> Information provided
══════

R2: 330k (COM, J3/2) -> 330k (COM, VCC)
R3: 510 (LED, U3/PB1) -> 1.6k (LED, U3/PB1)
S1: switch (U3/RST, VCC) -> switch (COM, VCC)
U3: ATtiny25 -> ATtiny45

══════

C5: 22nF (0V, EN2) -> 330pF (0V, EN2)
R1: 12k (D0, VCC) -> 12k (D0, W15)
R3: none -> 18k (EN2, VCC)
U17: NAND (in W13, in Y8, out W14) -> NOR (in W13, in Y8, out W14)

══════

> Exercise details
Retype exactly, and only, the lines above from the one where "R2: 330k (COM, J3/2) -> 330k (COM, VCC)" occurs up to and including the one where "U3: ATtiny25 -> ATtiny45" occurs.

> Answer
R2: 330k (COM, J3/2) -> 330k (COM, VCC)
R3: 510 (LED, U3/PB1) -> 1.6k (LED, U3/PB1)
S1: switch (U3/RST, VCC) -> switch (COM, VCC)
U3: ATtiny25 -> ATtiny45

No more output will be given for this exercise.